## Exercise requirements
All entries must come back exactly as given, with no pictures in the copy.

## Records
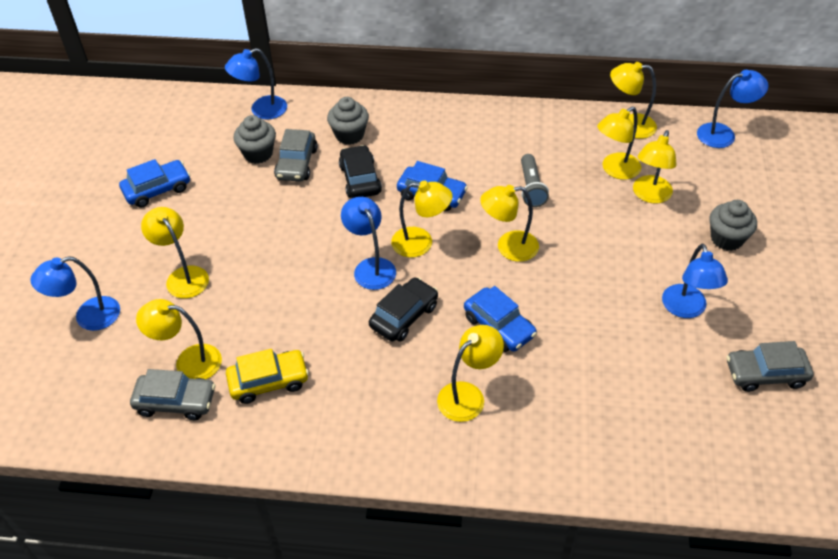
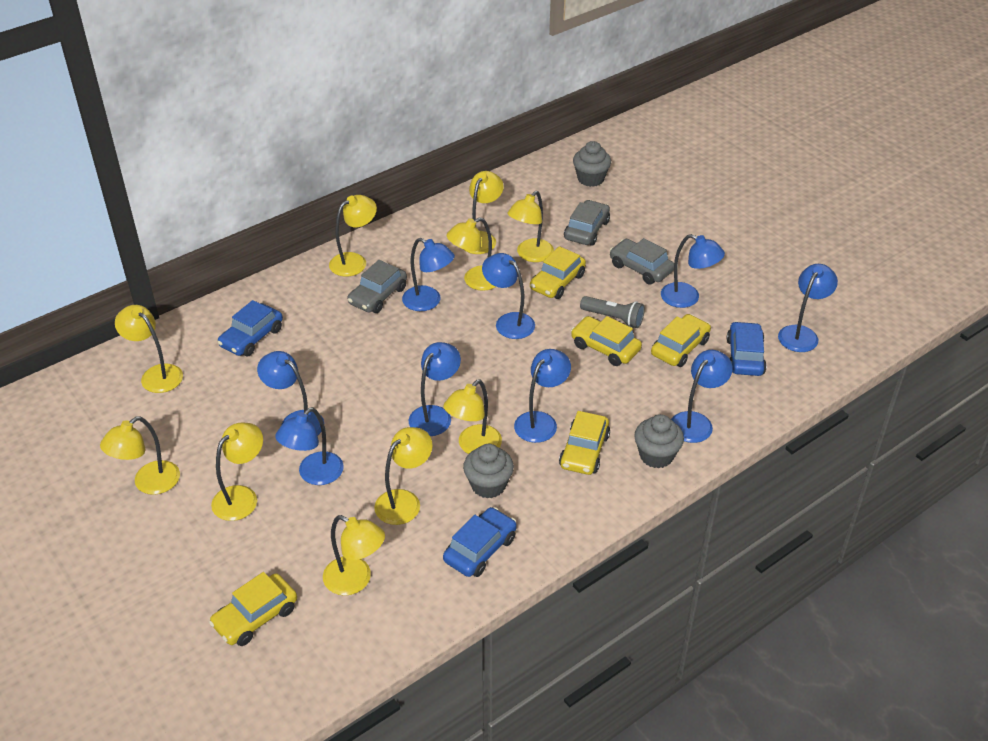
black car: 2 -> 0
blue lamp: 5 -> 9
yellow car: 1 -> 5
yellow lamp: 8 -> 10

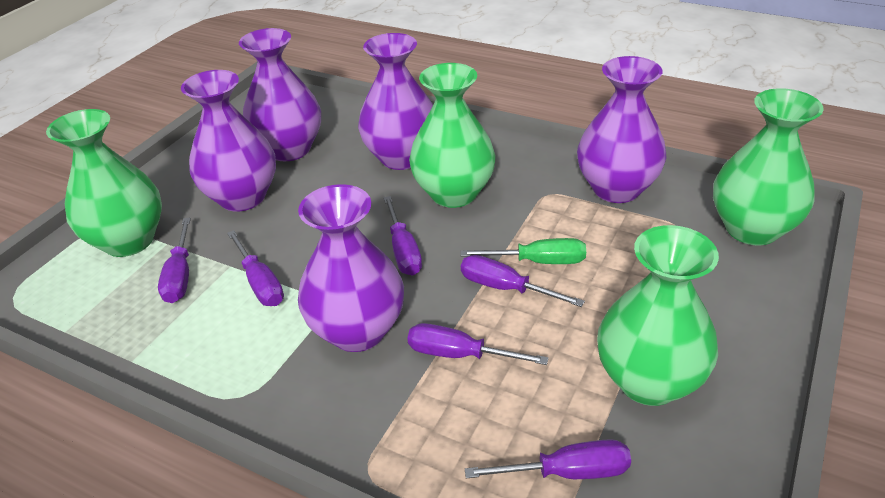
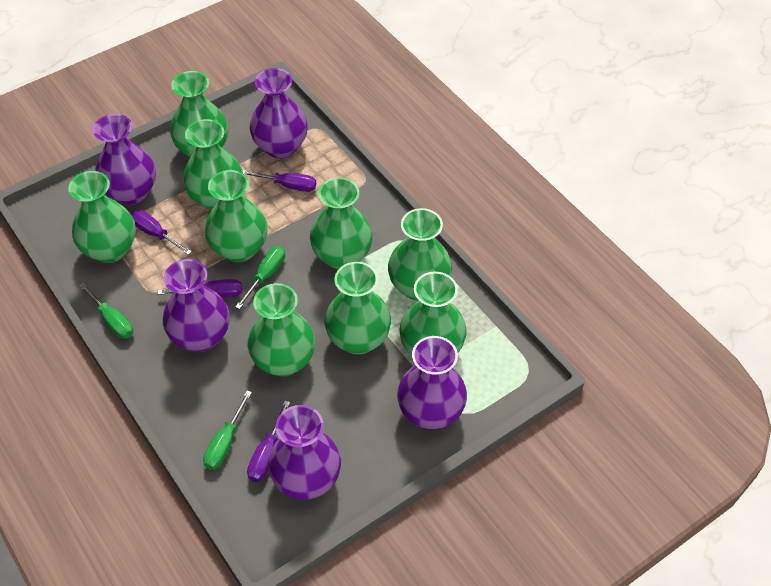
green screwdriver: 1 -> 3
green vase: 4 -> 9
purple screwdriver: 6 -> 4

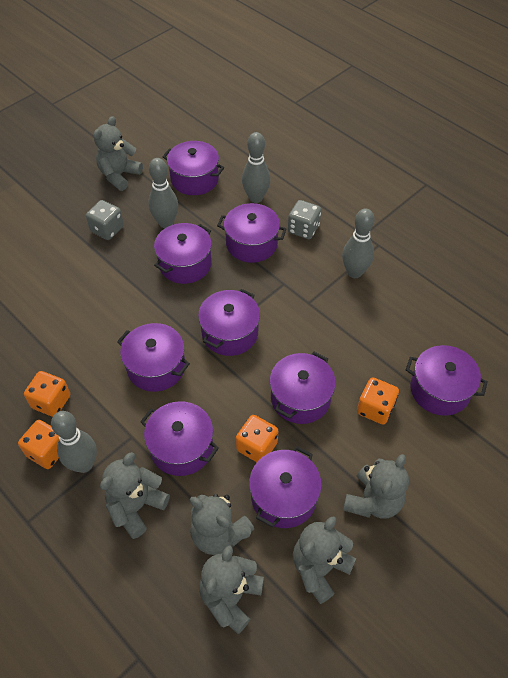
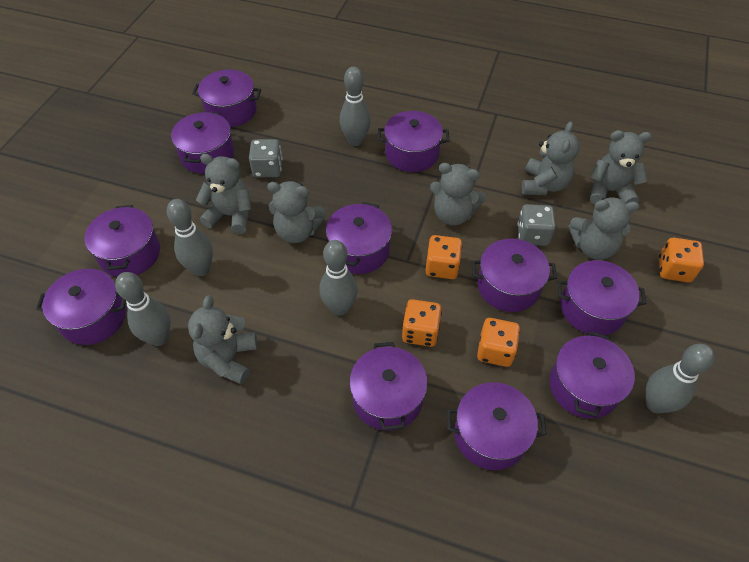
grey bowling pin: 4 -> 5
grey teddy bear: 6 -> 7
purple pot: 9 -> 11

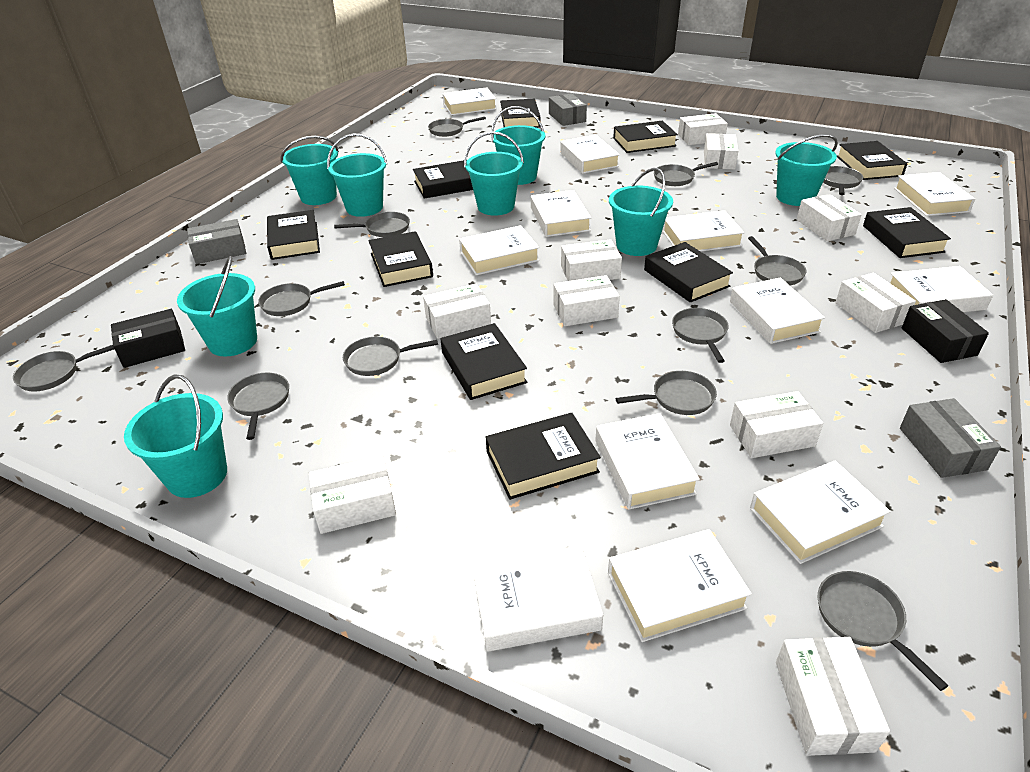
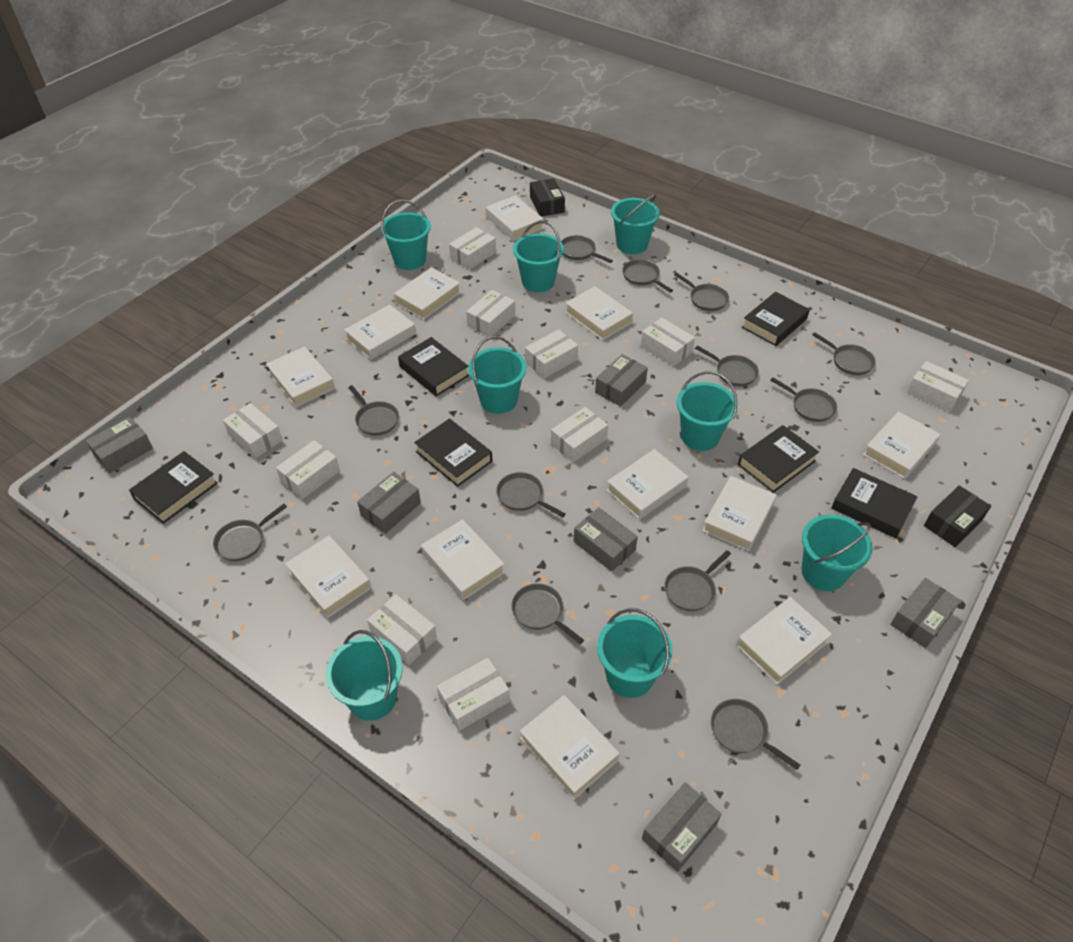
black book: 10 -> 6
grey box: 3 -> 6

## Reply to the task
black car: 2 -> 0
blue lamp: 5 -> 9
yellow car: 1 -> 5
yellow lamp: 8 -> 10

green screwdriver: 1 -> 3
green vase: 4 -> 9
purple screwdriver: 6 -> 4

grey bowling pin: 4 -> 5
grey teddy bear: 6 -> 7
purple pot: 9 -> 11

black book: 10 -> 6
grey box: 3 -> 6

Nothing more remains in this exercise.